* Try it
Transcribe the lines from the start of the data below through the line with "BUTTON pin SIG: D3 -> D7", word for word and nothing more.

* Listed records

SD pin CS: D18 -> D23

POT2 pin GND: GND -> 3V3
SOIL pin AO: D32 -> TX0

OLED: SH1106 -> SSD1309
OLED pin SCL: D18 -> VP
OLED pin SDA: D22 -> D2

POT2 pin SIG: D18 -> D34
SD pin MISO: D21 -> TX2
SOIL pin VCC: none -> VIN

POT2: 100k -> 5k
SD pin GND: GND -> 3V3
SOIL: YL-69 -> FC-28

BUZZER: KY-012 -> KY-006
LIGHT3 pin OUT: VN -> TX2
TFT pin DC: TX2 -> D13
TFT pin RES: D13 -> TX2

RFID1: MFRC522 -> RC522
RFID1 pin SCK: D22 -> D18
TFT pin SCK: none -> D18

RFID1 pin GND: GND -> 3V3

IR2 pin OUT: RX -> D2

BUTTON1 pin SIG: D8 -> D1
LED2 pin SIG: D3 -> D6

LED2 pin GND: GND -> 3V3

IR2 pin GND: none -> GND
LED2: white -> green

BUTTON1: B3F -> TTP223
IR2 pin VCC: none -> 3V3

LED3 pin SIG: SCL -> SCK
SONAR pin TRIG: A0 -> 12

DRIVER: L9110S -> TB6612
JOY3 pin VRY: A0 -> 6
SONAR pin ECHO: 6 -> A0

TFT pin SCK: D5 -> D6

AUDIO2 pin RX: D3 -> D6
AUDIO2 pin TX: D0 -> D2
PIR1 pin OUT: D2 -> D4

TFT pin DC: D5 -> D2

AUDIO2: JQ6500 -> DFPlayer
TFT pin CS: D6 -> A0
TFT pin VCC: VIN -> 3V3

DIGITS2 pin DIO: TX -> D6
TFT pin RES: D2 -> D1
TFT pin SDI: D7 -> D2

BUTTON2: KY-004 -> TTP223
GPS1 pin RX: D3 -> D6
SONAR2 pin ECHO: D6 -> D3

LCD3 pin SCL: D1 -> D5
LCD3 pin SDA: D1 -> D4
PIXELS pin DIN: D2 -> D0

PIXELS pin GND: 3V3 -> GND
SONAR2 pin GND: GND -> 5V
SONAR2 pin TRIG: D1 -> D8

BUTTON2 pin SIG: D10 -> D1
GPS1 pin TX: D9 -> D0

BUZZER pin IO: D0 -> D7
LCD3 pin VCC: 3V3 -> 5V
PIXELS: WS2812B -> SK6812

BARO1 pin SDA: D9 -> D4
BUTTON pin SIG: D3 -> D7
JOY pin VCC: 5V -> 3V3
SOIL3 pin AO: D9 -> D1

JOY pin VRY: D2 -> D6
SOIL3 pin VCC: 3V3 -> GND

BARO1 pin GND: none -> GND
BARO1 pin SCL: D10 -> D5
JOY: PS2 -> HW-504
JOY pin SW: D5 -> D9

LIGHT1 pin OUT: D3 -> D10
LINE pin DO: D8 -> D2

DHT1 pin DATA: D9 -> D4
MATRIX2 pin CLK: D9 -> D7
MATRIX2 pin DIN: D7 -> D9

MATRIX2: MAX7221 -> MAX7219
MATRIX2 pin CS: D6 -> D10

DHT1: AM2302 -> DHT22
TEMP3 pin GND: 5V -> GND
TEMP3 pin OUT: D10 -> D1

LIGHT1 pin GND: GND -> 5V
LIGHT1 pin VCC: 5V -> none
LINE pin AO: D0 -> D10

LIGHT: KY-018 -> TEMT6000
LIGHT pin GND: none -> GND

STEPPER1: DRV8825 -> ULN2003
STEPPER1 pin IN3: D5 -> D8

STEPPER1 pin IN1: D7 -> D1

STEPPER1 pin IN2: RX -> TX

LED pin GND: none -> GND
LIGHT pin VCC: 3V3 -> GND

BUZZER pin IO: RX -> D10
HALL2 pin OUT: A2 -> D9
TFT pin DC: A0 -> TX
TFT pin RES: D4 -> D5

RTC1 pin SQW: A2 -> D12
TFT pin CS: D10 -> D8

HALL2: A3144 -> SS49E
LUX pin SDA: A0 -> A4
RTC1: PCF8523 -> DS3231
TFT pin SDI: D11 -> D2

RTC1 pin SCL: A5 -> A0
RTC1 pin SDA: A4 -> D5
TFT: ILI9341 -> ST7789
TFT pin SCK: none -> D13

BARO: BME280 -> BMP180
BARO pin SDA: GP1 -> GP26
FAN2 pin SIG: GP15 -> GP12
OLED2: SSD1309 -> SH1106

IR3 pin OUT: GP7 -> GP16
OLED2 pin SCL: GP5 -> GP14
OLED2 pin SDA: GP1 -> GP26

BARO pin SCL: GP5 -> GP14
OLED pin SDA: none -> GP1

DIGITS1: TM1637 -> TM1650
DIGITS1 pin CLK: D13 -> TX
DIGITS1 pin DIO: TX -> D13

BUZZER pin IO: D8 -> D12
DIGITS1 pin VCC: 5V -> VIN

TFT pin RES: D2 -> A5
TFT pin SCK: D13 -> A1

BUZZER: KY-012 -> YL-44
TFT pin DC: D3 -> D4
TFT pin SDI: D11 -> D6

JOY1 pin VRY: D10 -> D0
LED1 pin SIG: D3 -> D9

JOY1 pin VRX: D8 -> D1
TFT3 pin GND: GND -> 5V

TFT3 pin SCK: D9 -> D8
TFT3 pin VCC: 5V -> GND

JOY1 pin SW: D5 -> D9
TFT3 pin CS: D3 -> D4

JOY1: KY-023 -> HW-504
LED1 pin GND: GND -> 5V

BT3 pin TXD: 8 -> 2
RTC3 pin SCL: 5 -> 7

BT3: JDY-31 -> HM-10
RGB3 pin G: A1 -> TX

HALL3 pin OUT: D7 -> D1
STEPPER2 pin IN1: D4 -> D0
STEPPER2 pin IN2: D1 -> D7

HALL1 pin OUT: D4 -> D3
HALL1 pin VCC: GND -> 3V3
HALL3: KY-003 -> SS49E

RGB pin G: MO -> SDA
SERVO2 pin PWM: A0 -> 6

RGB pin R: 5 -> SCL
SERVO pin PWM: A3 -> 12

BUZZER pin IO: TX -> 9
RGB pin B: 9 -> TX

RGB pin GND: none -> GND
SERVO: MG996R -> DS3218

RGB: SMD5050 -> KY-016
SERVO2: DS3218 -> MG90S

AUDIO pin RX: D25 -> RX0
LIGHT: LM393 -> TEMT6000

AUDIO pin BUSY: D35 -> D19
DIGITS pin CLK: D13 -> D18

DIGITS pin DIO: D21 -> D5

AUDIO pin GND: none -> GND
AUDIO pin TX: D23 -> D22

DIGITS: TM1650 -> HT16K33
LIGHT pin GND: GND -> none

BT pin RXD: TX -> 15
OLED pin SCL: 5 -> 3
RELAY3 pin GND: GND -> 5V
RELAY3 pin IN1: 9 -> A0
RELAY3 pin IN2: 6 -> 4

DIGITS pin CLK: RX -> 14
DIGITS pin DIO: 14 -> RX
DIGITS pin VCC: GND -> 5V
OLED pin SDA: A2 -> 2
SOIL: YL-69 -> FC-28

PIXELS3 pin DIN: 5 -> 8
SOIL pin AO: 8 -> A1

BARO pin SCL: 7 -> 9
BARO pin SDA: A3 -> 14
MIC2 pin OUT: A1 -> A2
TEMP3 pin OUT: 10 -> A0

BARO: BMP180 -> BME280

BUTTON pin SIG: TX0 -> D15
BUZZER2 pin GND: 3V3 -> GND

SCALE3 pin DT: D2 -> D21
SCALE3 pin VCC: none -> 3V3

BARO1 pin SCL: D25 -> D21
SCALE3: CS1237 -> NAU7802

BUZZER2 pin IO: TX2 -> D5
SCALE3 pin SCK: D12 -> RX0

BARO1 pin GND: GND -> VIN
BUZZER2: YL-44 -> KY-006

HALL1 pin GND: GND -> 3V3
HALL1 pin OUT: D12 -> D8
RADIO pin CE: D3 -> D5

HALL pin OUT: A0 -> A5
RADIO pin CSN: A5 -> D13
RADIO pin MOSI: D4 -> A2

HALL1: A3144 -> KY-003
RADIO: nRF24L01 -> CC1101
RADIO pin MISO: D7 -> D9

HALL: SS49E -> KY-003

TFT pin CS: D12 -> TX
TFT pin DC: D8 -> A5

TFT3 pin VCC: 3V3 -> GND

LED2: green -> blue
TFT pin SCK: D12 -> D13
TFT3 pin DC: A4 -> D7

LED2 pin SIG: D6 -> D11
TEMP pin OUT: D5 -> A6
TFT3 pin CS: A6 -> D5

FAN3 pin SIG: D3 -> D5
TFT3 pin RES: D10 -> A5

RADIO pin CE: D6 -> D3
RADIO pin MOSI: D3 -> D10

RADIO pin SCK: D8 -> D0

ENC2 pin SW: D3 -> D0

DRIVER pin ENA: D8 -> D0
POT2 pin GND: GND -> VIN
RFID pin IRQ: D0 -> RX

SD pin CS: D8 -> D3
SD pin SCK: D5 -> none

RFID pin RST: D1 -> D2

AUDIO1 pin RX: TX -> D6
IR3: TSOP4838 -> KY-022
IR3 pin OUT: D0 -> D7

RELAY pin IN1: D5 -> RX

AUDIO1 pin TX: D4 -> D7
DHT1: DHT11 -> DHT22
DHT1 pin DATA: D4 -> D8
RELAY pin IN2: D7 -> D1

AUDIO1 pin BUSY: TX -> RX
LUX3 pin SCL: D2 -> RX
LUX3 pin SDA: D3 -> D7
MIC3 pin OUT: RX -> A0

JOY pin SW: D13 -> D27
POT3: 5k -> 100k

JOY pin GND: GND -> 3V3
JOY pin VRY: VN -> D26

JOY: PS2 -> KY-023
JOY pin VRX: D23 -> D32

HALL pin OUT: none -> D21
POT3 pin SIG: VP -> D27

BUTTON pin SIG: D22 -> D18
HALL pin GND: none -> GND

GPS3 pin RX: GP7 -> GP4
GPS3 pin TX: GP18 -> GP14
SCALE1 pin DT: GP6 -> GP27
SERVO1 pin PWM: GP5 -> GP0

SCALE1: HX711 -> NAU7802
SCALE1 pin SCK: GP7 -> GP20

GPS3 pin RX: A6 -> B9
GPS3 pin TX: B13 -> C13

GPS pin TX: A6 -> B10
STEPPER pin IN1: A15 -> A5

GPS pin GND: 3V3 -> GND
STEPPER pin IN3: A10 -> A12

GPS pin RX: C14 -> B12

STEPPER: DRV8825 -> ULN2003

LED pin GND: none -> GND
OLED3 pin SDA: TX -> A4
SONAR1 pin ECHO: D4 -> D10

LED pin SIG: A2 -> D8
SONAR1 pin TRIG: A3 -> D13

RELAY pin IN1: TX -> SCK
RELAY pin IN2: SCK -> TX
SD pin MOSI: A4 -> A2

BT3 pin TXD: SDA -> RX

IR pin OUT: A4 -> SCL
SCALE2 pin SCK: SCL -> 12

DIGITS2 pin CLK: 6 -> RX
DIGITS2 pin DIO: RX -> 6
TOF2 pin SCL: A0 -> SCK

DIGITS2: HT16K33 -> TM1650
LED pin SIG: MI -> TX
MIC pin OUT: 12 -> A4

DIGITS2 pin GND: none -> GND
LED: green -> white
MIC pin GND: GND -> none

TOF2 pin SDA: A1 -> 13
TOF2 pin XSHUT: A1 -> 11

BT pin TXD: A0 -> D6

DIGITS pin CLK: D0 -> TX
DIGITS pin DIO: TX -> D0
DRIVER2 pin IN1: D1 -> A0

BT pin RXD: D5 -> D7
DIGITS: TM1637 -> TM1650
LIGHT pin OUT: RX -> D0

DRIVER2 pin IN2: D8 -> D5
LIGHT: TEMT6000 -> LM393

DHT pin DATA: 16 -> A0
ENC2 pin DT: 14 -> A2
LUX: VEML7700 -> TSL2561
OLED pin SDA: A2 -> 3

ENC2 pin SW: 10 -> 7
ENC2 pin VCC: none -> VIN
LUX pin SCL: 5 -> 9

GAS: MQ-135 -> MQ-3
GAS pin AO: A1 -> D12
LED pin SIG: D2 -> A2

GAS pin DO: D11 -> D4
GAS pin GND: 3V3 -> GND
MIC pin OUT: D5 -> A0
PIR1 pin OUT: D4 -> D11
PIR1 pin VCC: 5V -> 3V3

* Response to this exercise
SD pin CS: D18 -> D23

POT2 pin GND: GND -> 3V3
SOIL pin AO: D32 -> TX0

OLED: SH1106 -> SSD1309
OLED pin SCL: D18 -> VP
OLED pin SDA: D22 -> D2

POT2 pin SIG: D18 -> D34
SD pin MISO: D21 -> TX2
SOIL pin VCC: none -> VIN

POT2: 100k -> 5k
SD pin GND: GND -> 3V3
SOIL: YL-69 -> FC-28

BUZZER: KY-012 -> KY-006
LIGHT3 pin OUT: VN -> TX2
TFT pin DC: TX2 -> D13
TFT pin RES: D13 -> TX2

RFID1: MFRC522 -> RC522
RFID1 pin SCK: D22 -> D18
TFT pin SCK: none -> D18

RFID1 pin GND: GND -> 3V3

IR2 pin OUT: RX -> D2

BUTTON1 pin SIG: D8 -> D1
LED2 pin SIG: D3 -> D6

LED2 pin GND: GND -> 3V3

IR2 pin GND: none -> GND
LED2: white -> green

BUTTON1: B3F -> TTP223
IR2 pin VCC: none -> 3V3

LED3 pin SIG: SCL -> SCK
SONAR pin TRIG: A0 -> 12

DRIVER: L9110S -> TB6612
JOY3 pin VRY: A0 -> 6
SONAR pin ECHO: 6 -> A0

TFT pin SCK: D5 -> D6

AUDIO2 pin RX: D3 -> D6
AUDIO2 pin TX: D0 -> D2
PIR1 pin OUT: D2 -> D4

TFT pin DC: D5 -> D2

AUDIO2: JQ6500 -> DFPlayer
TFT pin CS: D6 -> A0
TFT pin VCC: VIN -> 3V3

DIGITS2 pin DIO: TX -> D6
TFT pin RES: D2 -> D1
TFT pin SDI: D7 -> D2

BUTTON2: KY-004 -> TTP223
GPS1 pin RX: D3 -> D6
SONAR2 pin ECHO: D6 -> D3

LCD3 pin SCL: D1 -> D5
LCD3 pin SDA: D1 -> D4
PIXELS pin DIN: D2 -> D0

PIXELS pin GND: 3V3 -> GND
SONAR2 pin GND: GND -> 5V
SONAR2 pin TRIG: D1 -> D8

BUTTON2 pin SIG: D10 -> D1
GPS1 pin TX: D9 -> D0

BUZZER pin IO: D0 -> D7
LCD3 pin VCC: 3V3 -> 5V
PIXELS: WS2812B -> SK6812

BARO1 pin SDA: D9 -> D4
BUTTON pin SIG: D3 -> D7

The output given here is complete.